## WHAT NEEDS TO BE DONE
Exclude the pictures; give every entry again exactly as written.

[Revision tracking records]
== Segment start ==

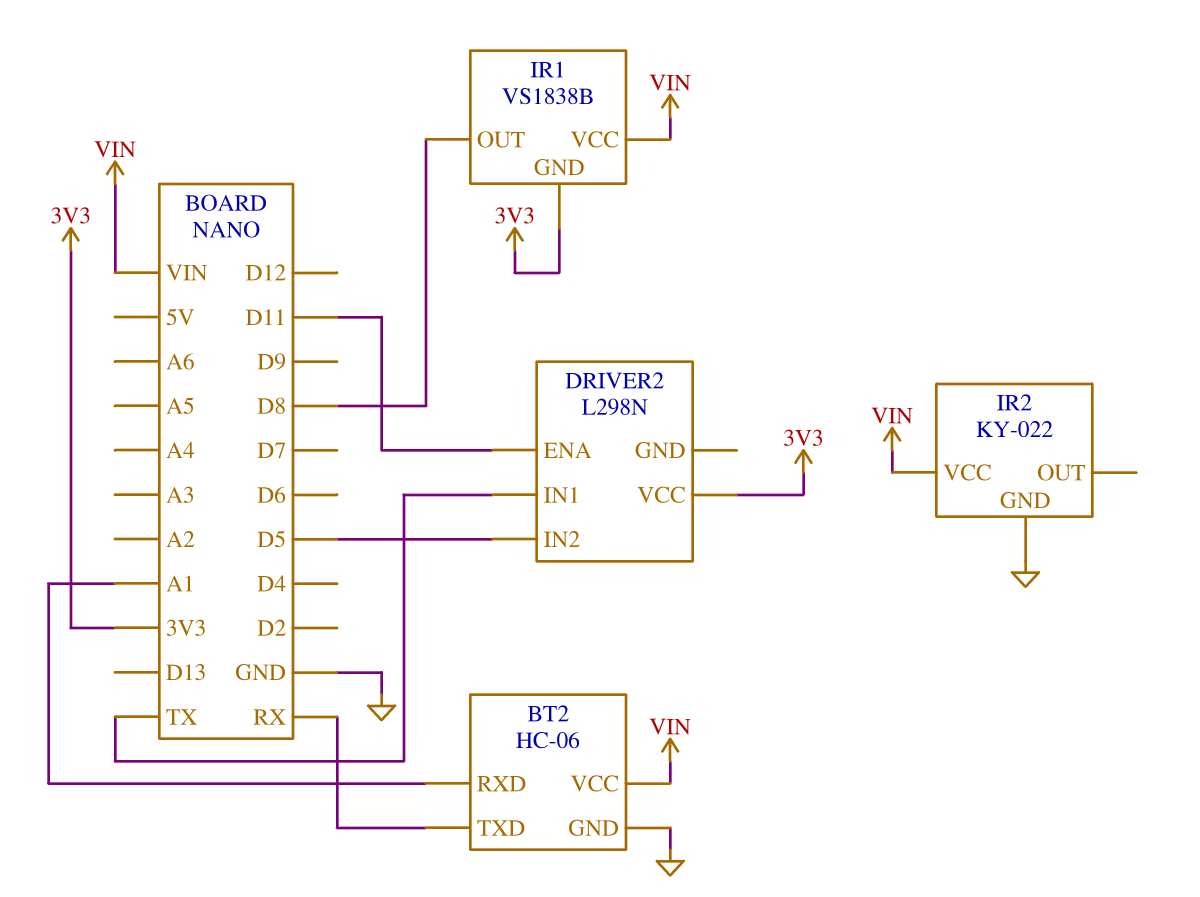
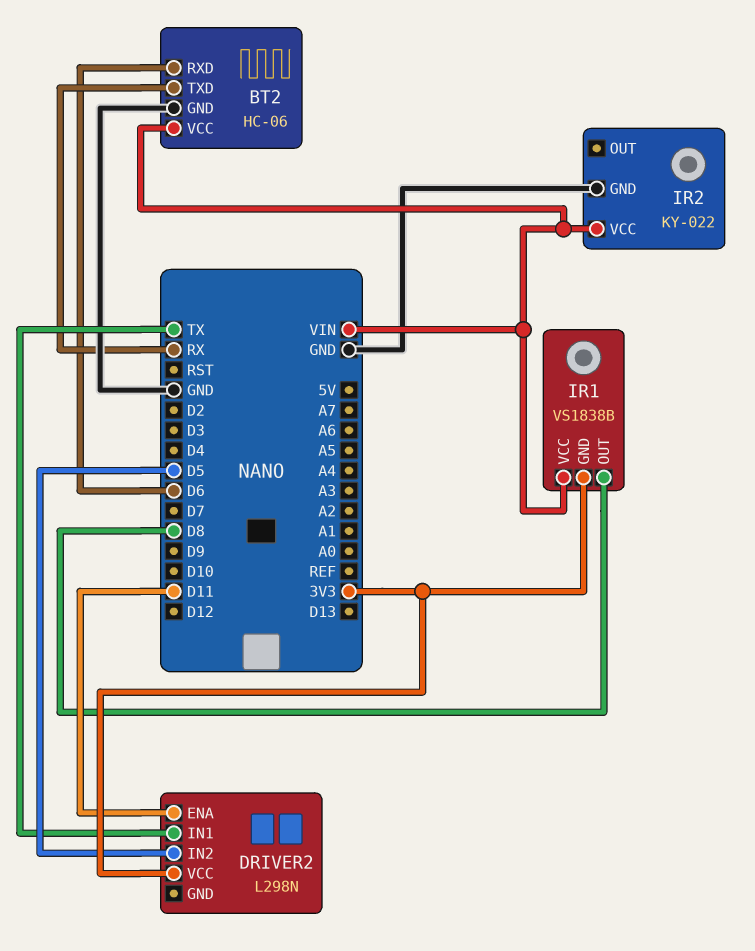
BT2 pin RXD: A1 -> D6

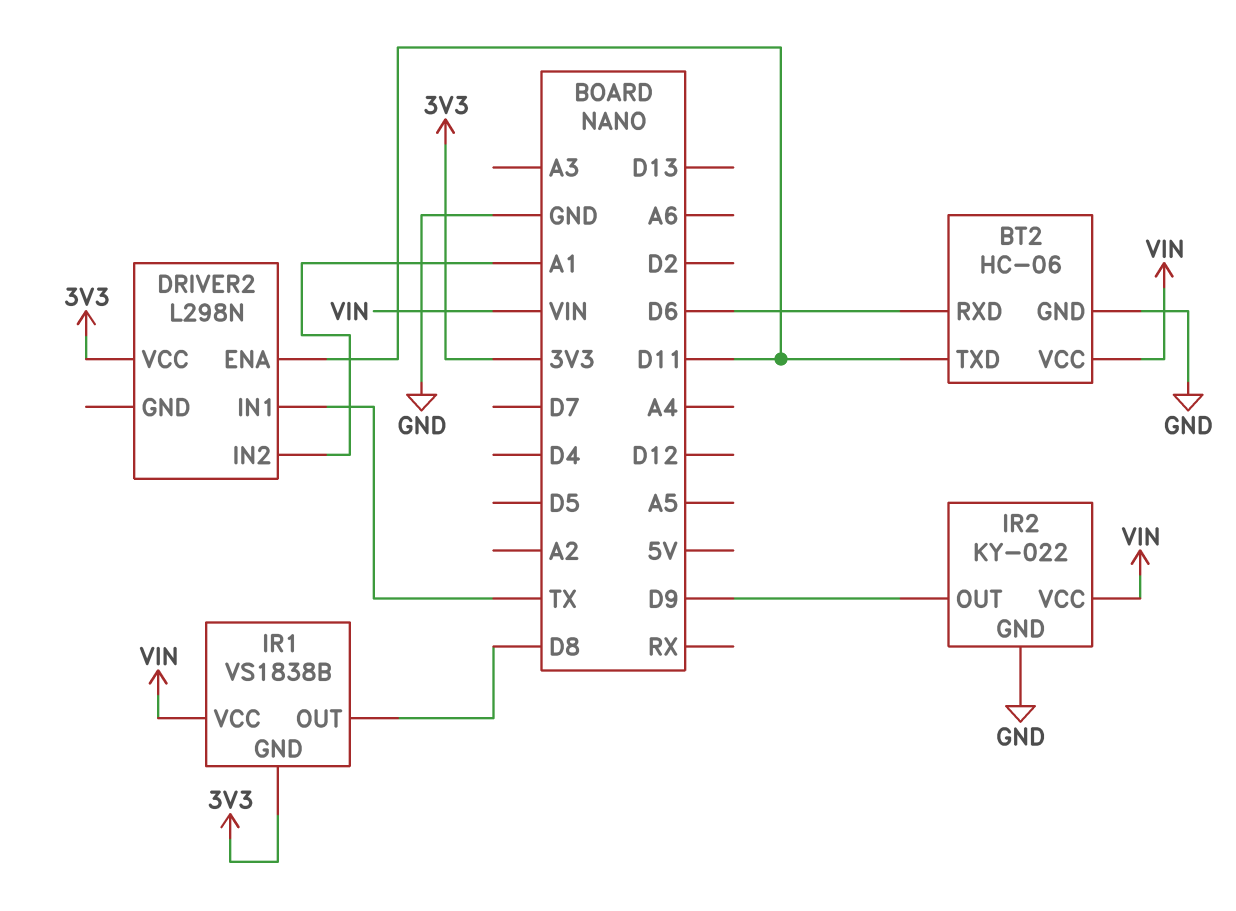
BT2 pin TXD: RX -> D11
DRIVER2 pin IN2: D5 -> A1
IR2 pin OUT: none -> D9

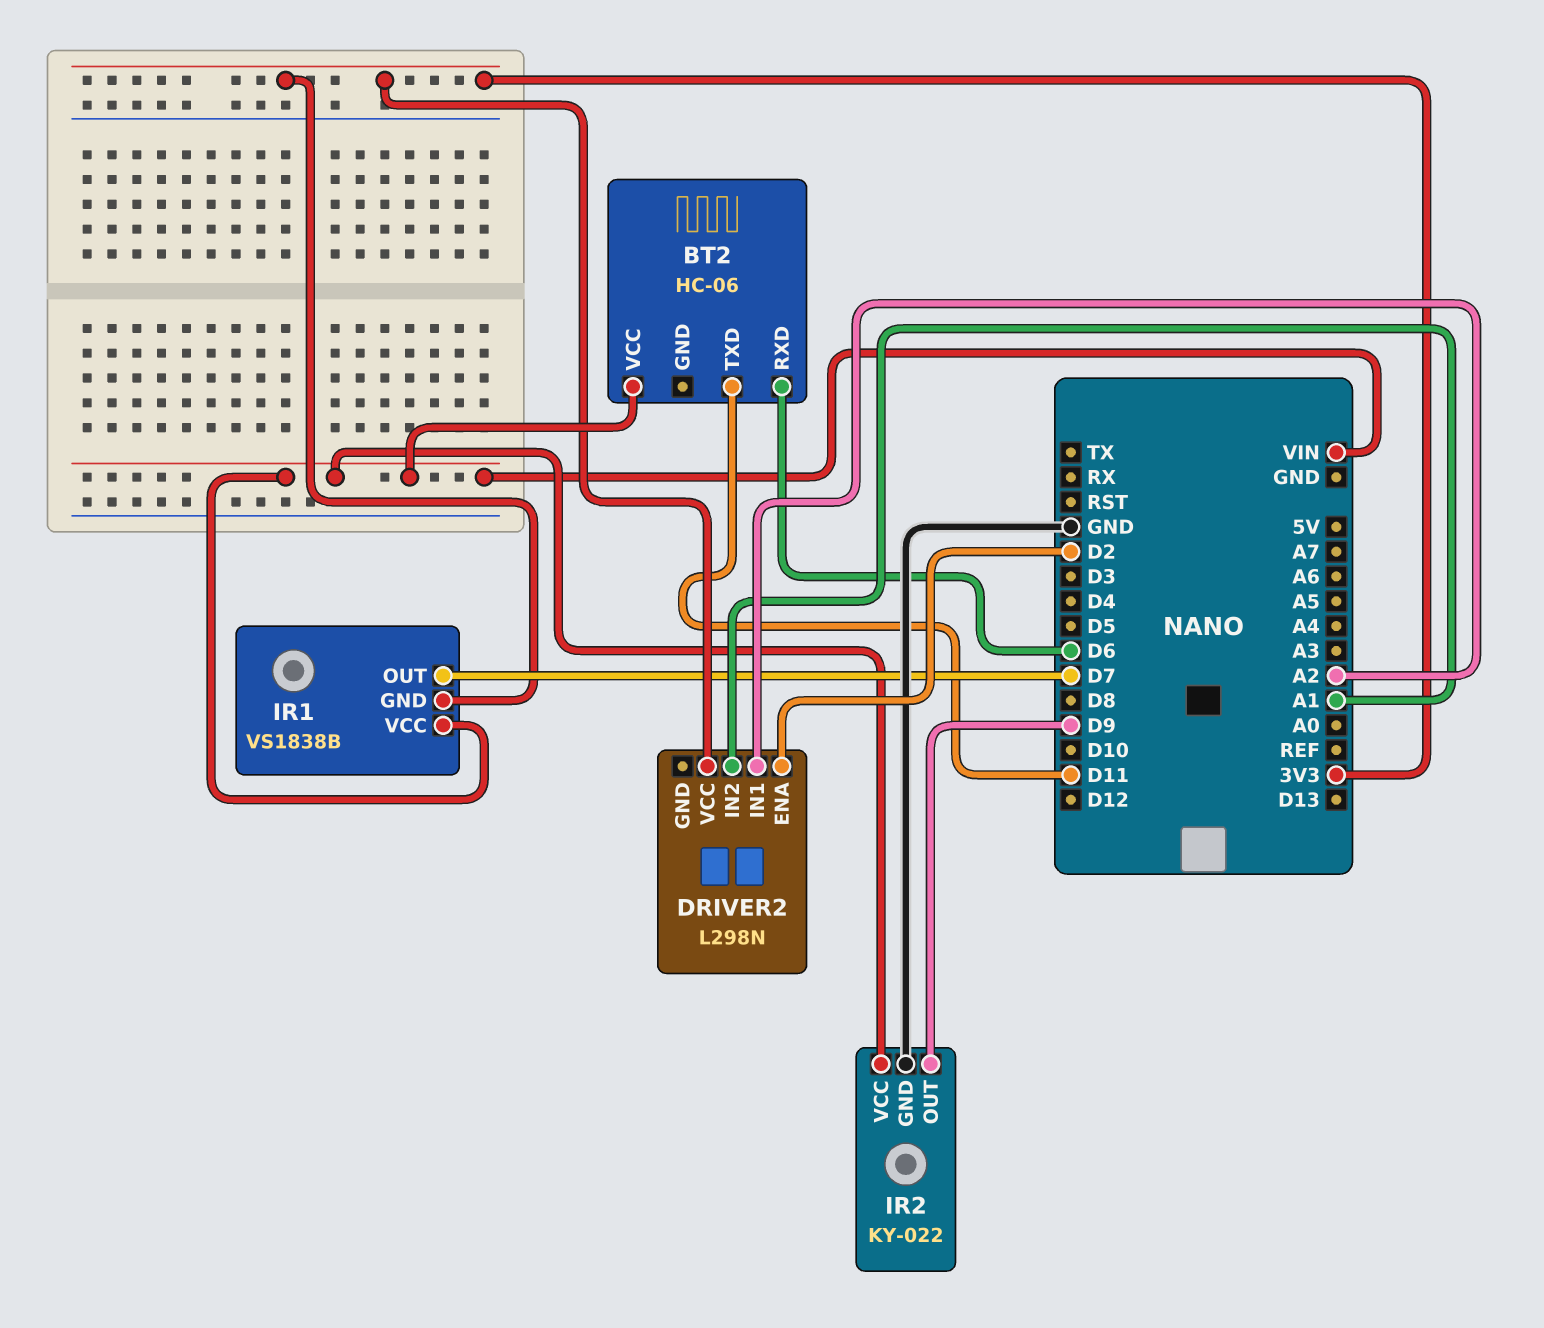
BT2 pin GND: GND -> none
DRIVER2 pin ENA: D11 -> D2
DRIVER2 pin IN1: TX -> A2
IR1 pin OUT: D8 -> D7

== Segment end ==

## EXPECTED ANSWER
BT2 pin RXD: A1 -> D6

BT2 pin TXD: RX -> D11
DRIVER2 pin IN2: D5 -> A1
IR2 pin OUT: none -> D9

BT2 pin GND: GND -> none
DRIVER2 pin ENA: D11 -> D2
DRIVER2 pin IN1: TX -> A2
IR1 pin OUT: D8 -> D7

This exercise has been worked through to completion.